:: What is required ::
Collect from the data below each line with "green".

[[ Record excerpts, beginning ]]

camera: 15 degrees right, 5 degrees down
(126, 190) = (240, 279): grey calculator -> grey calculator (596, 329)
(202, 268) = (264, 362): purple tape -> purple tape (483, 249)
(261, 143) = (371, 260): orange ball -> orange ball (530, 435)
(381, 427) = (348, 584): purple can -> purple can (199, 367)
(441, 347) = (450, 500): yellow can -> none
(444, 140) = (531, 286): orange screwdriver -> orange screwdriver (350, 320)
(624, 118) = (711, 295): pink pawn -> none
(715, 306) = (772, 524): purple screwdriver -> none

[[ Record excerpts, end ]]
[[ Record excerpts, beginning ]]

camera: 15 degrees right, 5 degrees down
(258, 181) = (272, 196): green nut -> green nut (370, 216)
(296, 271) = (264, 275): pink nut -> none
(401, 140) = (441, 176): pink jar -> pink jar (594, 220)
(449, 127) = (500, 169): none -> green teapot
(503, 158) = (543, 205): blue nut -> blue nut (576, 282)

[[ Record excerpts, end ]]
[[ Record excerpts, beginning ]]

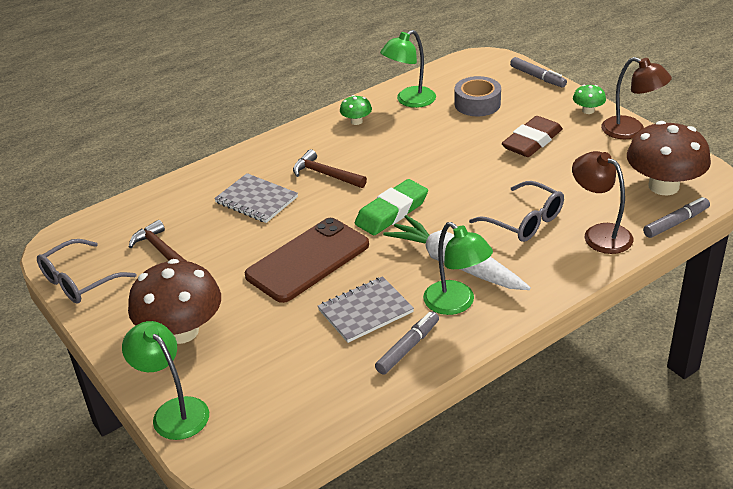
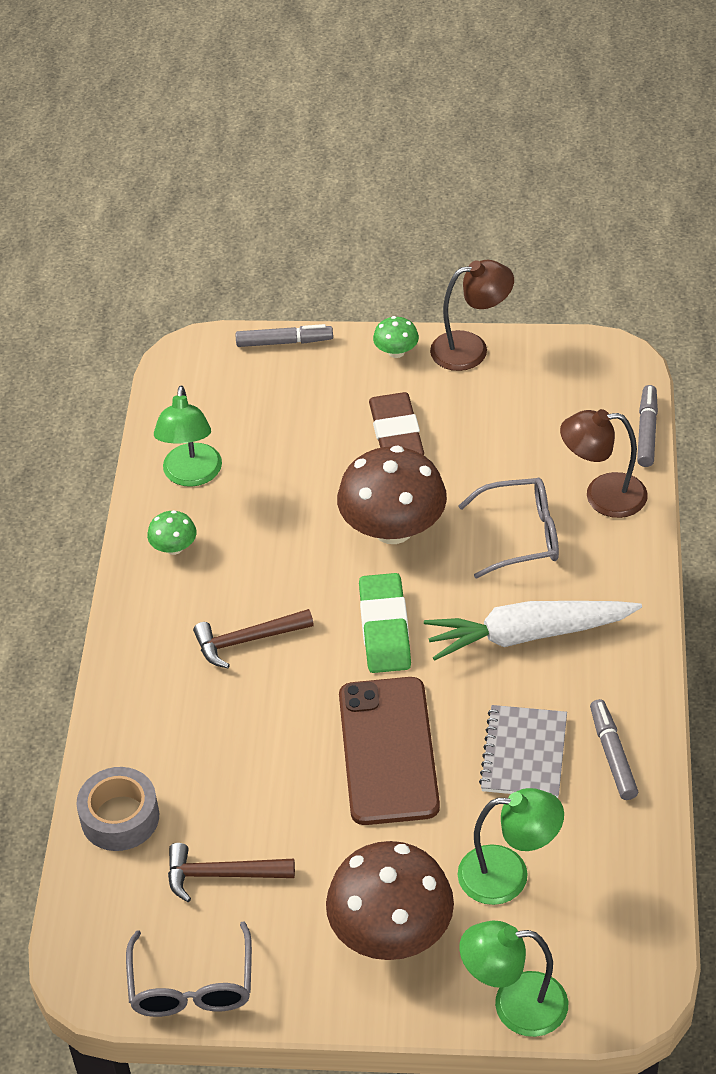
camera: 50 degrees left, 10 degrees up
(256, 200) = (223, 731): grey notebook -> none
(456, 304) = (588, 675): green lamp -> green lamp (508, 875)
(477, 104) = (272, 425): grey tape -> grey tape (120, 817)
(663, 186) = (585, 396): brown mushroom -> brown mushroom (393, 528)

[[ Record excerpts, end ]]

:: Solution ::
(258, 181) = (272, 196): green nut -> green nut (370, 216)
(449, 127) = (500, 169): none -> green teapot
(456, 304) = (588, 675): green lamp -> green lamp (508, 875)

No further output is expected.